BEGIN RECORDED INFORMATION

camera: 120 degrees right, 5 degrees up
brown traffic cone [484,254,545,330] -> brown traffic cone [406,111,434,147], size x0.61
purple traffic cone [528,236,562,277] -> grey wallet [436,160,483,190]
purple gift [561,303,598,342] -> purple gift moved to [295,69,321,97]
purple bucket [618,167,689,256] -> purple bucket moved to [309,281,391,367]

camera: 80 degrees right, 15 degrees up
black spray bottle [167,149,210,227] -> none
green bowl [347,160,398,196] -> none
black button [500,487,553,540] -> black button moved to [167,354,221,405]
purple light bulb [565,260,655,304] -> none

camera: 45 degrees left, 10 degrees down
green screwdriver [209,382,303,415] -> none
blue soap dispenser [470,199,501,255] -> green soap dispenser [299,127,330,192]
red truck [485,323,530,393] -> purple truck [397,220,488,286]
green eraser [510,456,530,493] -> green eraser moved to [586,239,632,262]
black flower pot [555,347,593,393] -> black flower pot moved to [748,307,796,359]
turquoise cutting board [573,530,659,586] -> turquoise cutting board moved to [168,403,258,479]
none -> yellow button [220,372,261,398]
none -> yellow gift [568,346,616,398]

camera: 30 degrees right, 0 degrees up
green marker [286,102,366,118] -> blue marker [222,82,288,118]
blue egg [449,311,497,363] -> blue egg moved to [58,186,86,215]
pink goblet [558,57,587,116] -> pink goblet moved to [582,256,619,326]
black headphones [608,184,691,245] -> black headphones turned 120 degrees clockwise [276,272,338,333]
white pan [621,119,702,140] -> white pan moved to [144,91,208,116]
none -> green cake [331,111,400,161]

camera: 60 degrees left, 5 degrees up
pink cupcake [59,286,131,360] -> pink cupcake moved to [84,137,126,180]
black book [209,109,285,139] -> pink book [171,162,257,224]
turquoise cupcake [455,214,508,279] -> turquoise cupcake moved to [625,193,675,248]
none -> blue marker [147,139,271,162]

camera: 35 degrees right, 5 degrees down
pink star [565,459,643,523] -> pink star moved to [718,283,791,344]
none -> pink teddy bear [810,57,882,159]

END RECORDED INFORMATION

» **WHAT THIS TASK INVOLVES**
Using the records above, please repeat the line with "turquoise cutting board [573,530,659,586]" and every line after it exactly, and give no other text.

» **TASK SOLUTION**
turquoise cutting board [573,530,659,586] -> turquoise cutting board moved to [168,403,258,479]
none -> yellow button [220,372,261,398]
none -> yellow gift [568,346,616,398]

camera: 30 degrees right, 0 degrees up
green marker [286,102,366,118] -> blue marker [222,82,288,118]
blue egg [449,311,497,363] -> blue egg moved to [58,186,86,215]
pink goblet [558,57,587,116] -> pink goblet moved to [582,256,619,326]
black headphones [608,184,691,245] -> black headphones turned 120 degrees clockwise [276,272,338,333]
white pan [621,119,702,140] -> white pan moved to [144,91,208,116]
none -> green cake [331,111,400,161]

camera: 60 degrees left, 5 degrees up
pink cupcake [59,286,131,360] -> pink cupcake moved to [84,137,126,180]
black book [209,109,285,139] -> pink book [171,162,257,224]
turquoise cupcake [455,214,508,279] -> turquoise cupcake moved to [625,193,675,248]
none -> blue marker [147,139,271,162]

camera: 35 degrees right, 5 degrees down
pink star [565,459,643,523] -> pink star moved to [718,283,791,344]
none -> pink teddy bear [810,57,882,159]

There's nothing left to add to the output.